◆ **Exercise directions**
Only the number is needed: how many lines in the entries below contain the string "trapezoid"?

==========

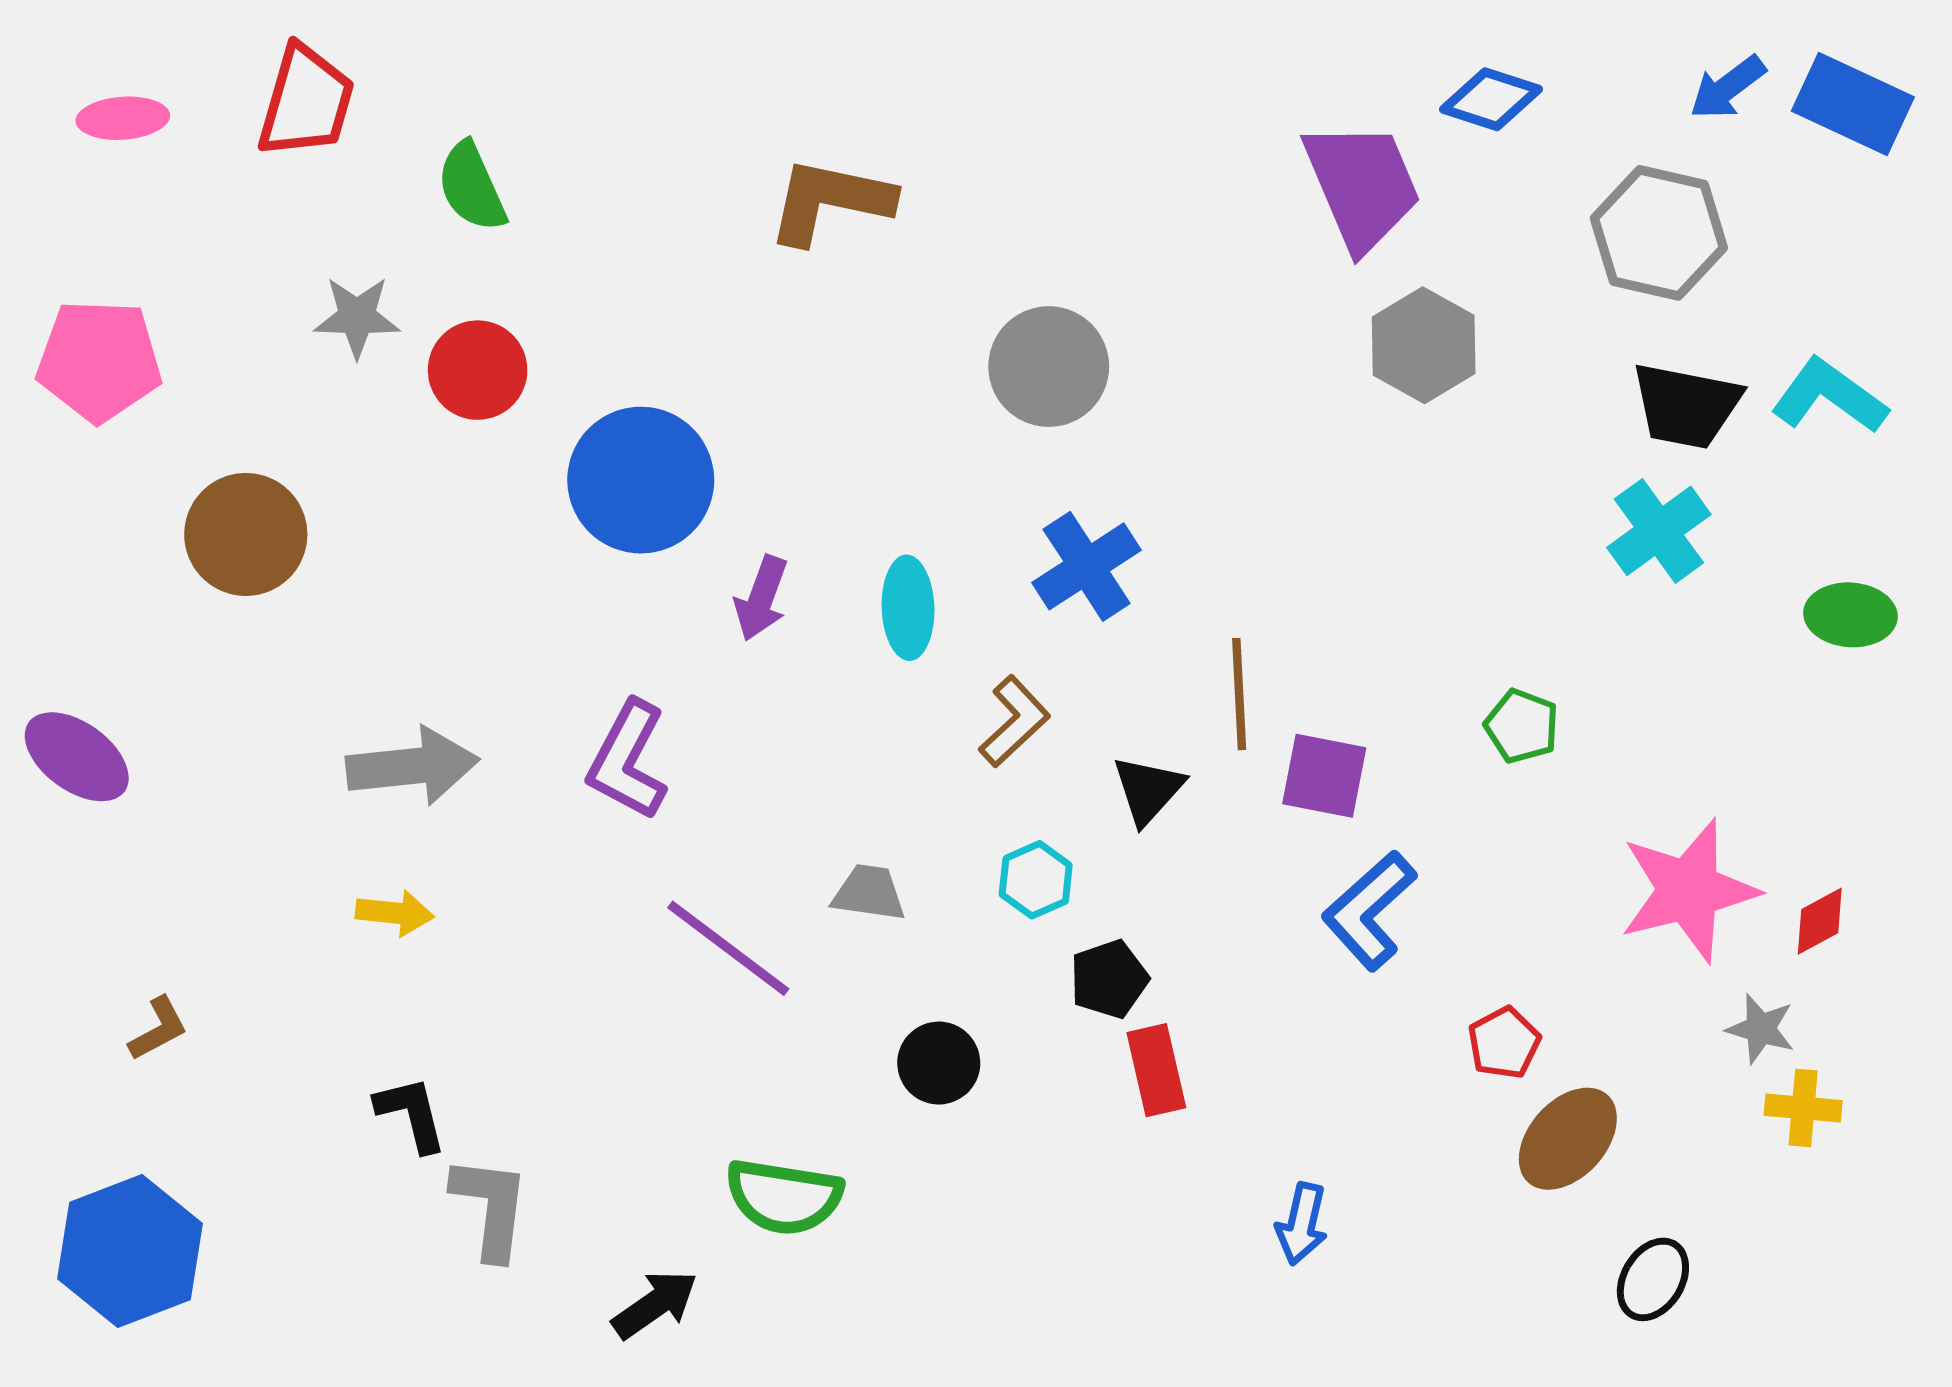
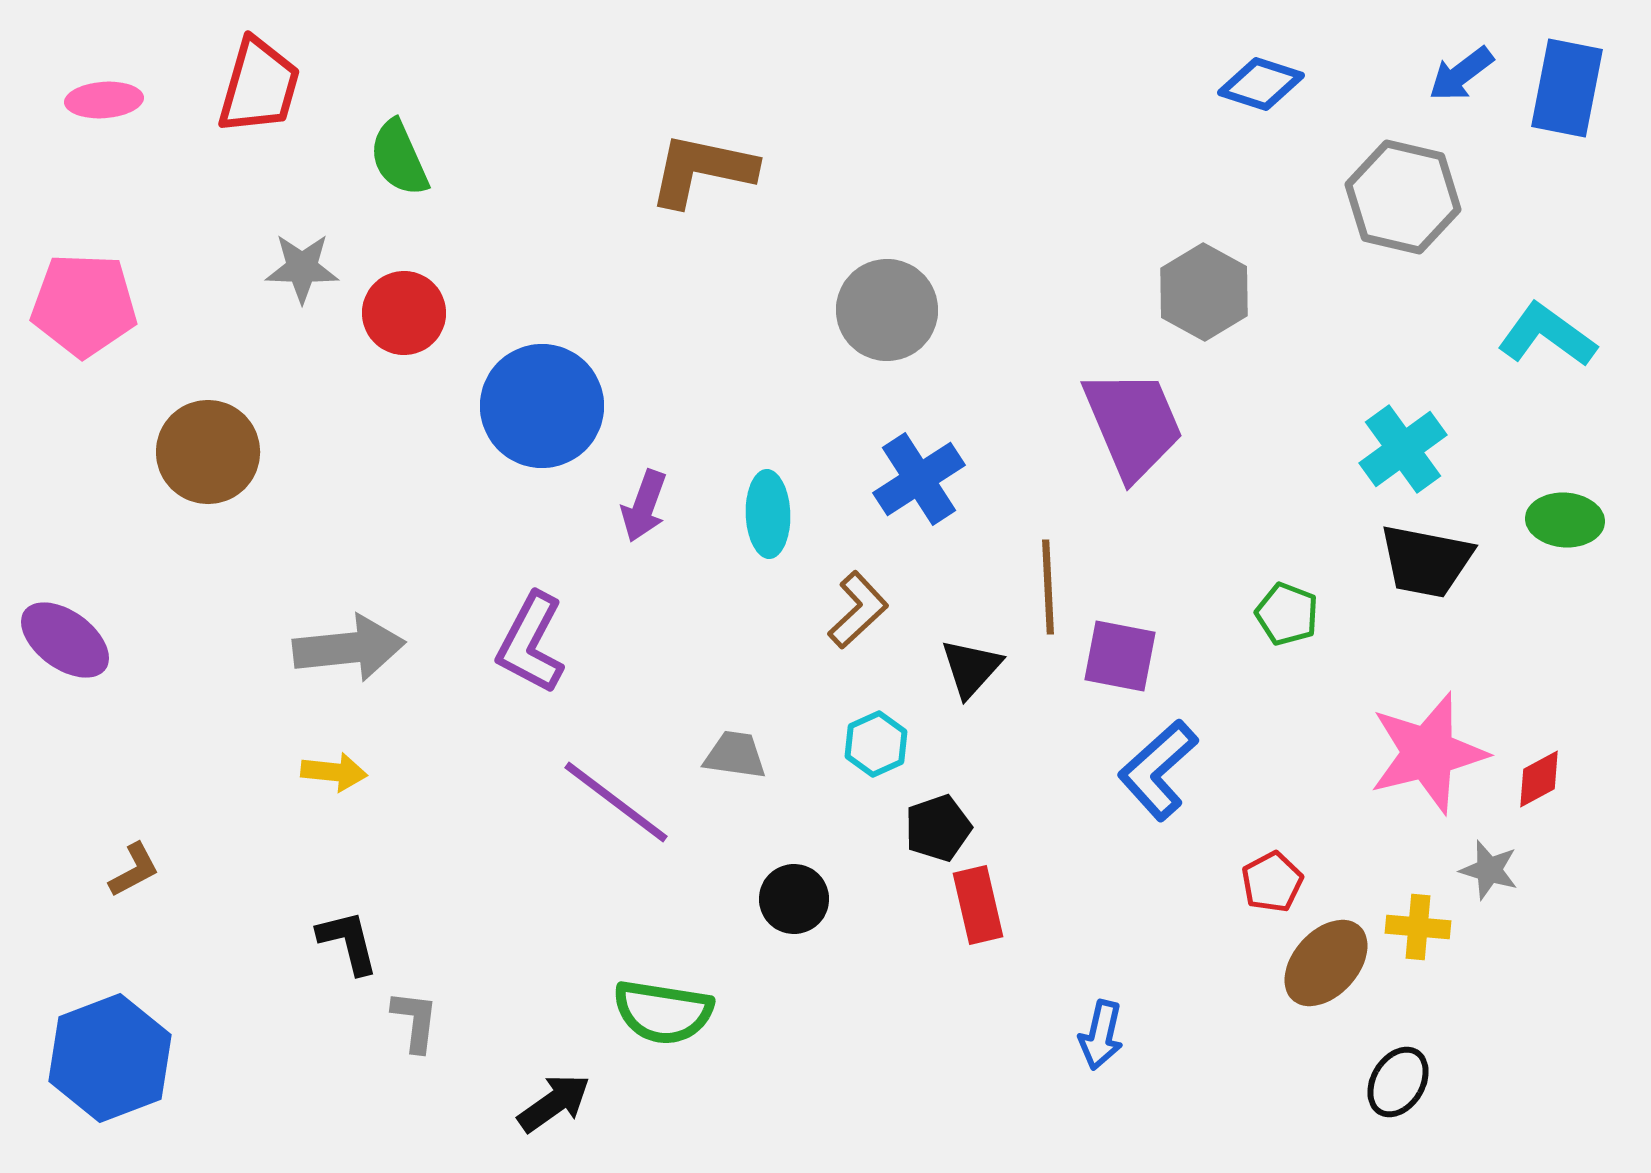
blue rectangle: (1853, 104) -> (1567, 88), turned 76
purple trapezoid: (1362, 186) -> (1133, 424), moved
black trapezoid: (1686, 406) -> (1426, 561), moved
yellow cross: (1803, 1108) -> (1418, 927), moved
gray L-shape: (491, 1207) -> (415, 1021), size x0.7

==========

◆ **Problem solution**
2